Task directions:
What lines in the material hold the string "brick"? Copy out each of them.

Provided data:
^^^^^^^^

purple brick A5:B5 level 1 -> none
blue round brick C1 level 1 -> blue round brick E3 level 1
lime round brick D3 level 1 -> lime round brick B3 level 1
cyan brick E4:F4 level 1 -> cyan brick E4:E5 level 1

^^^^^^^^

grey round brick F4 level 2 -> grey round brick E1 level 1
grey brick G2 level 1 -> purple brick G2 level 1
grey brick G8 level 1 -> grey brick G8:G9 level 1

^^^^^^^^

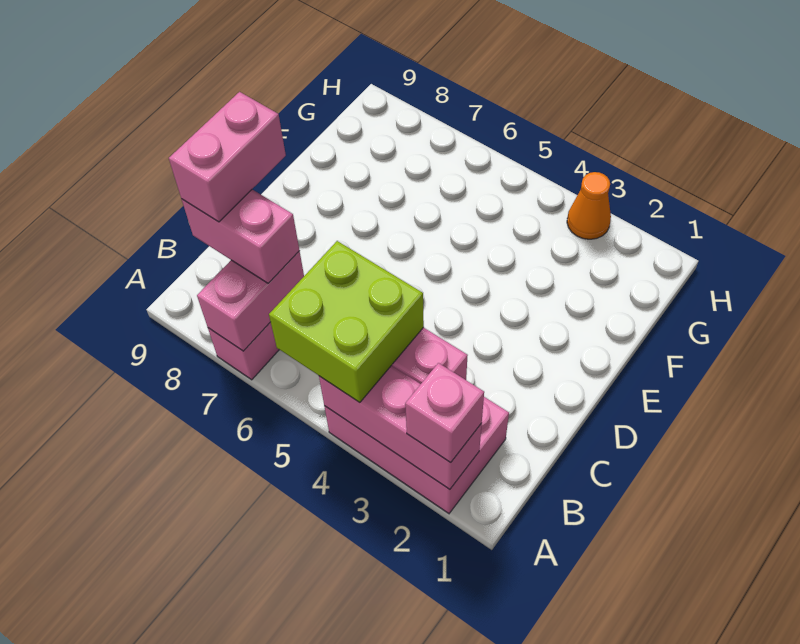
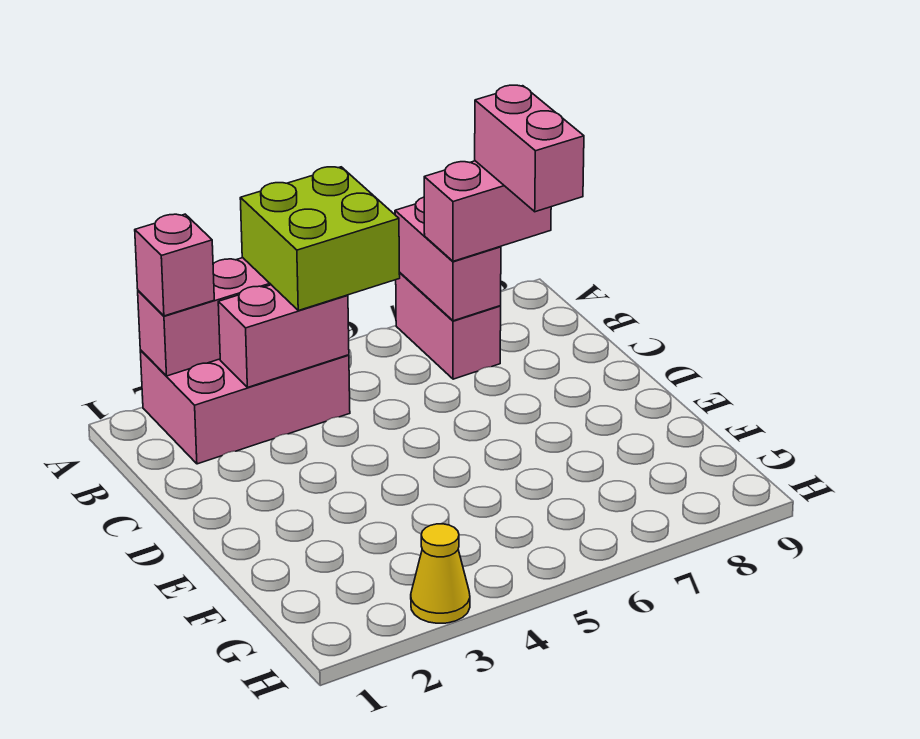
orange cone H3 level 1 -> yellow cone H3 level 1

^^^^^^^^

Response:
purple brick A5:B5 level 1 -> none
blue round brick C1 level 1 -> blue round brick E3 level 1
lime round brick D3 level 1 -> lime round brick B3 level 1
cyan brick E4:F4 level 1 -> cyan brick E4:E5 level 1
grey round brick F4 level 2 -> grey round brick E1 level 1
grey brick G2 level 1 -> purple brick G2 level 1
grey brick G8 level 1 -> grey brick G8:G9 level 1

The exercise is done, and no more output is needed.